- **Work to complete**:
Every line from the one containing "shifted | yellow_billfold" to the end of the data below should be copied exactly, but pictures should not.

- **Provided records**:
--- --- ---
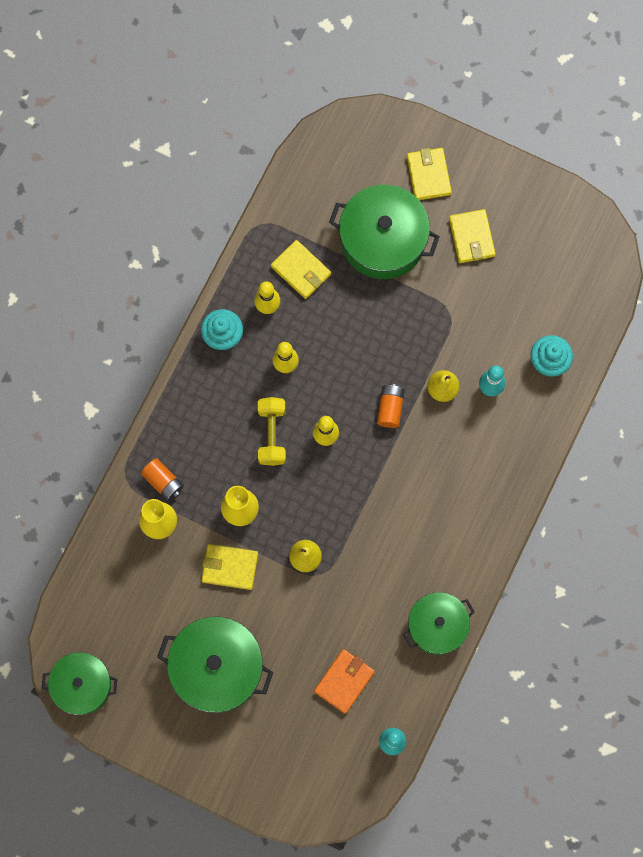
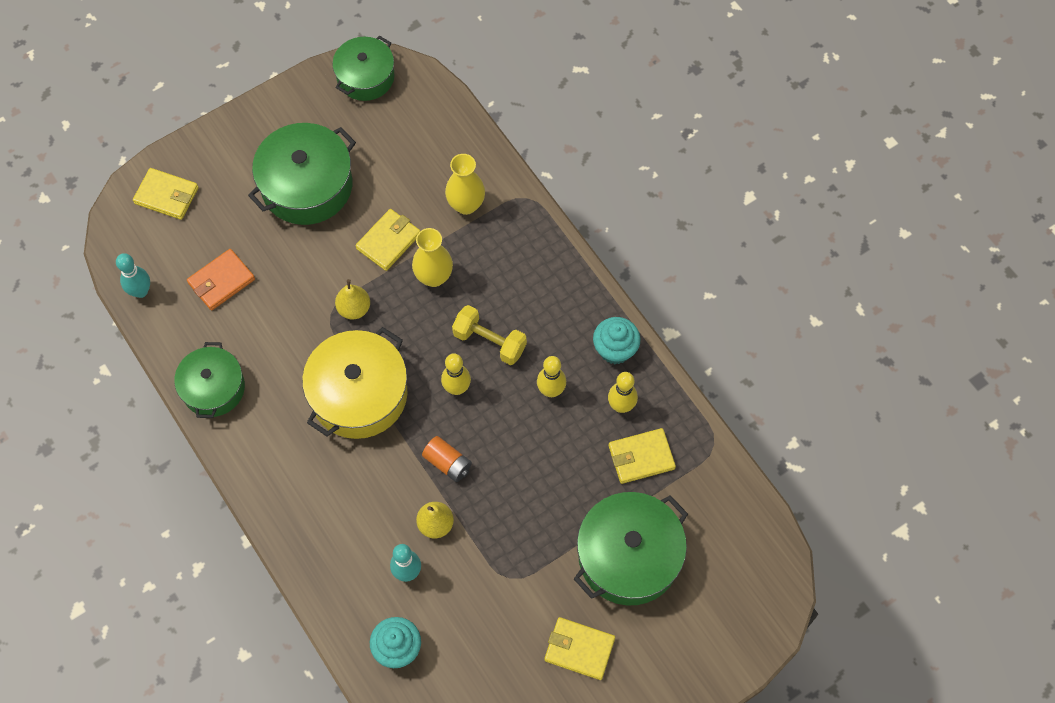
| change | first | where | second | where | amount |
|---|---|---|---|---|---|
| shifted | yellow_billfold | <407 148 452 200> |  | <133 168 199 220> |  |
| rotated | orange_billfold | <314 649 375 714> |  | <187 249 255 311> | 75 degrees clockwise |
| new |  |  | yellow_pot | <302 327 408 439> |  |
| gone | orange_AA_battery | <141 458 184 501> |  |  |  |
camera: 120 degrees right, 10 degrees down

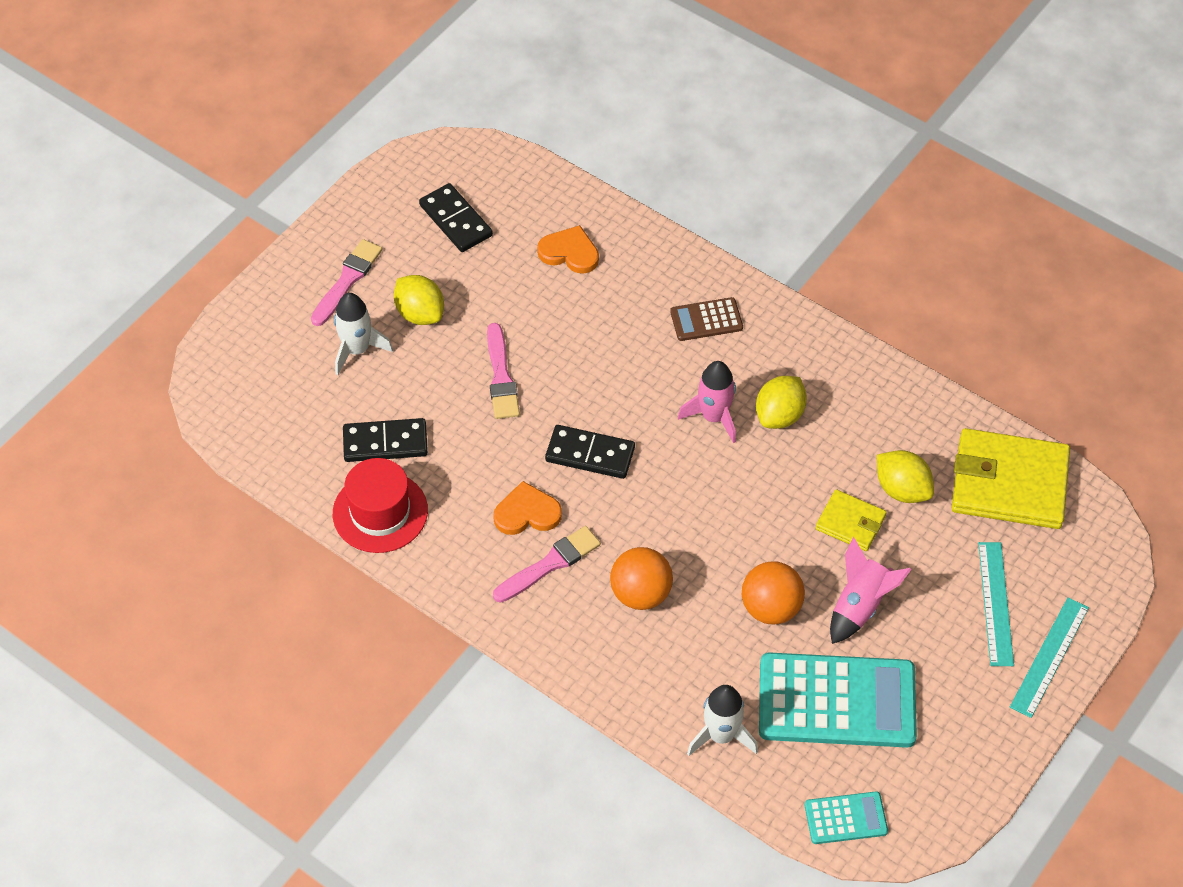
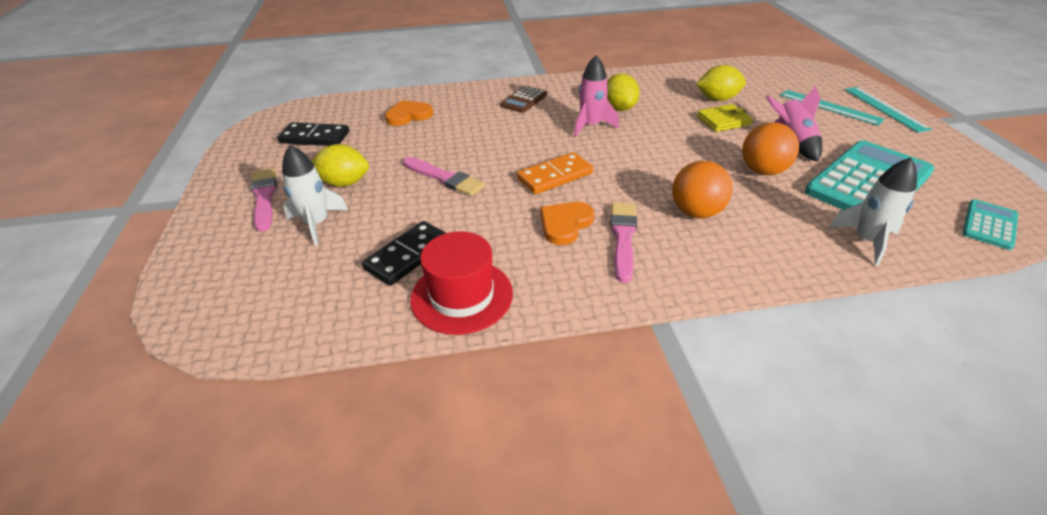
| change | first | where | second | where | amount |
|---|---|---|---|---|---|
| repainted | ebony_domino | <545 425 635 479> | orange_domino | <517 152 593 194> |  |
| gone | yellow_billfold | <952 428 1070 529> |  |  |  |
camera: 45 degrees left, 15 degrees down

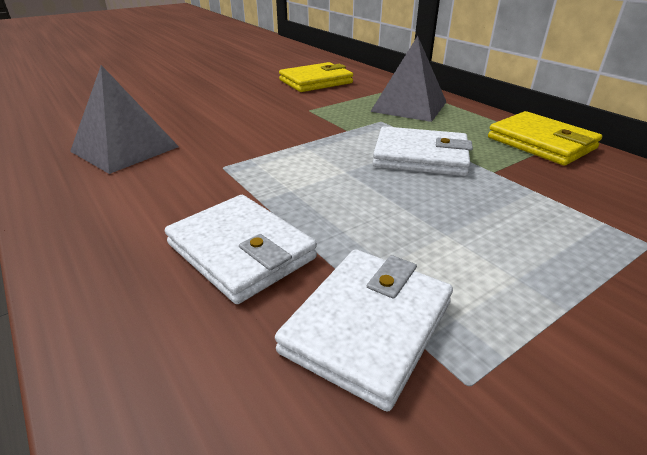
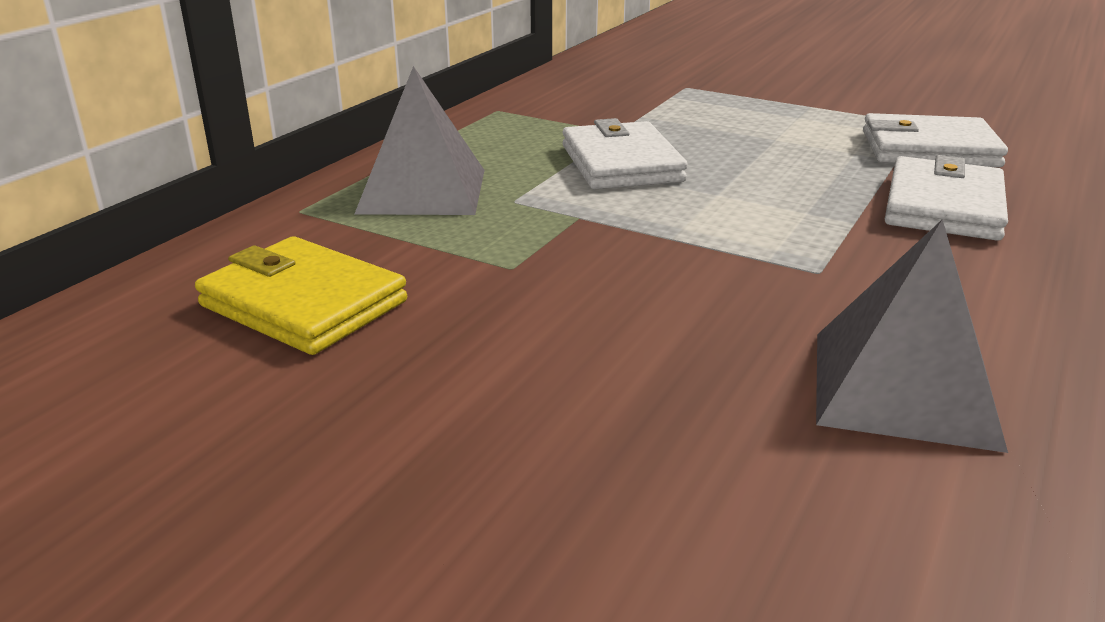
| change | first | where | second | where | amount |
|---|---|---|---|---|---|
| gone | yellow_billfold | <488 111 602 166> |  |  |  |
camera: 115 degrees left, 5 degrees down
--- --- ---
- **Written response**:
| shifted | yellow_billfold | <407 148 452 200> |  | <133 168 199 220> |  |
| rotated | orange_billfold | <314 649 375 714> |  | <187 249 255 311> | 75 degrees clockwise |
| new |  |  | yellow_pot | <302 327 408 439> |  |
| gone | orange_AA_battery | <141 458 184 501> |  |  |  |
camera: 120 degrees right, 10 degrees down

| change | first | where | second | where | amount |
|---|---|---|---|---|---|
| repainted | ebony_domino | <545 425 635 479> | orange_domino | <517 152 593 194> |  |
| gone | yellow_billfold | <952 428 1070 529> |  |  |  |
camera: 45 degrees left, 15 degrees down

| change | first | where | second | where | amount |
|---|---|---|---|---|---|
| gone | yellow_billfold | <488 111 602 166> |  |  |  |
camera: 115 degrees left, 5 degrees down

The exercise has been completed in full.